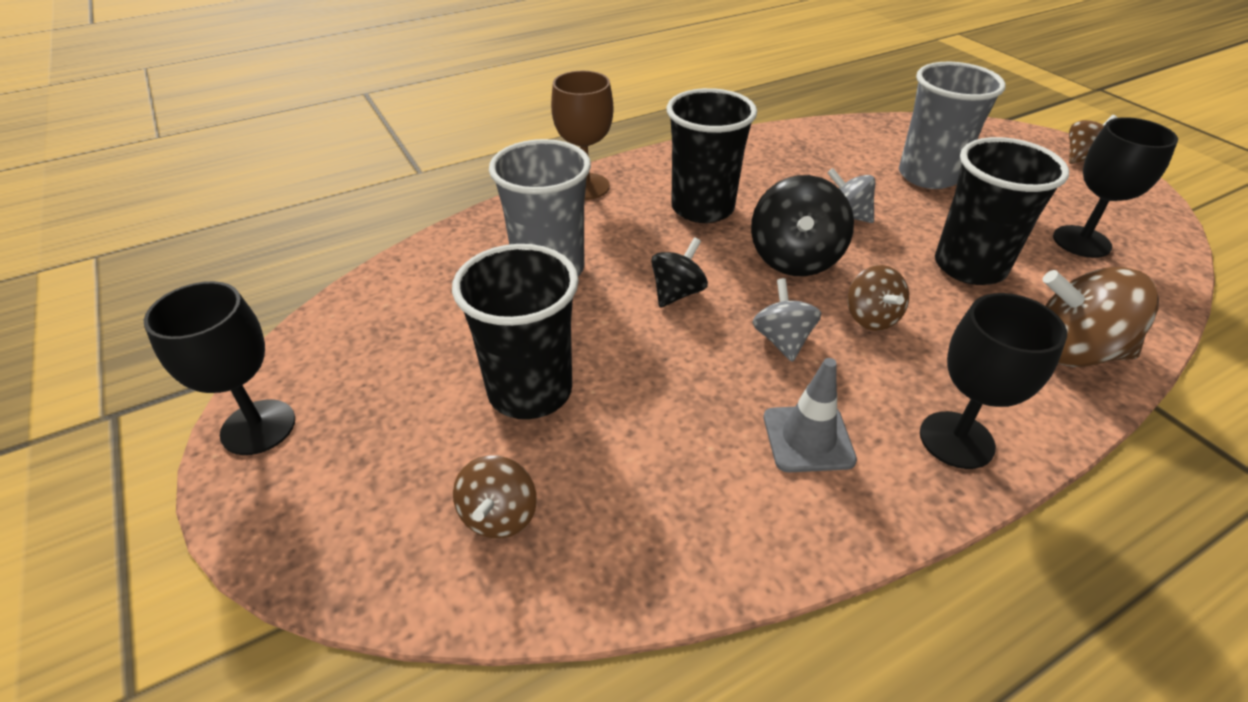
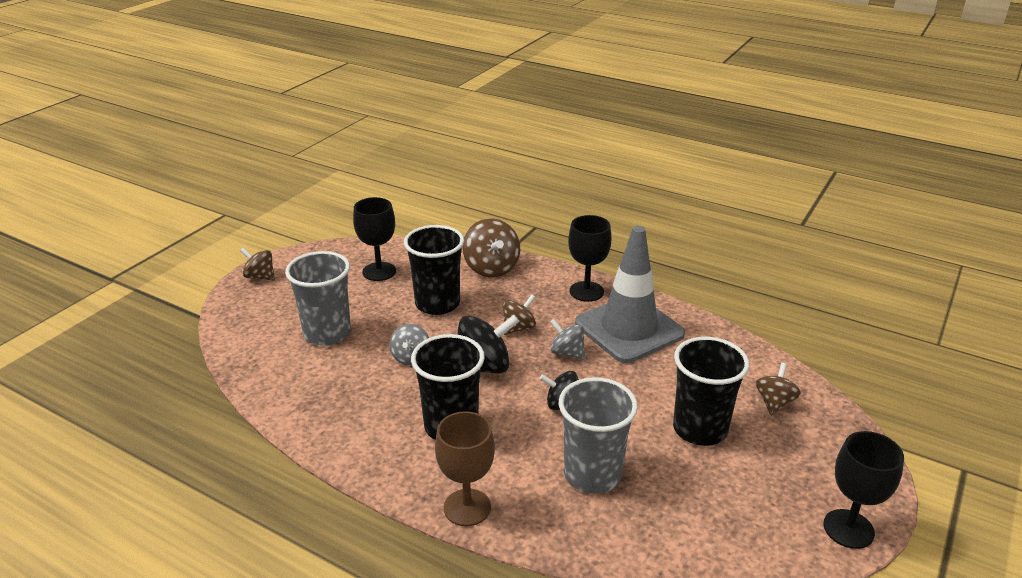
camera: 120 degrees left, 10 degrees down
(499, 516) = (774, 403): brown spinning top -> brown spinning top turned 45 degrees counterclockwise
(782, 340) = (567, 353): grey spinning top -> grey spinning top turned 75 degrees clockwise
(808, 438) = (629, 329): grey traffic cone -> grey traffic cone, size x2.06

ABOUT THIS EXERCISE: Pull out all lines of the data with the string "turned".

RESPONSE:
(499, 516) = (774, 403): brown spinning top -> brown spinning top turned 45 degrees counterclockwise
(782, 340) = (567, 353): grey spinning top -> grey spinning top turned 75 degrees clockwise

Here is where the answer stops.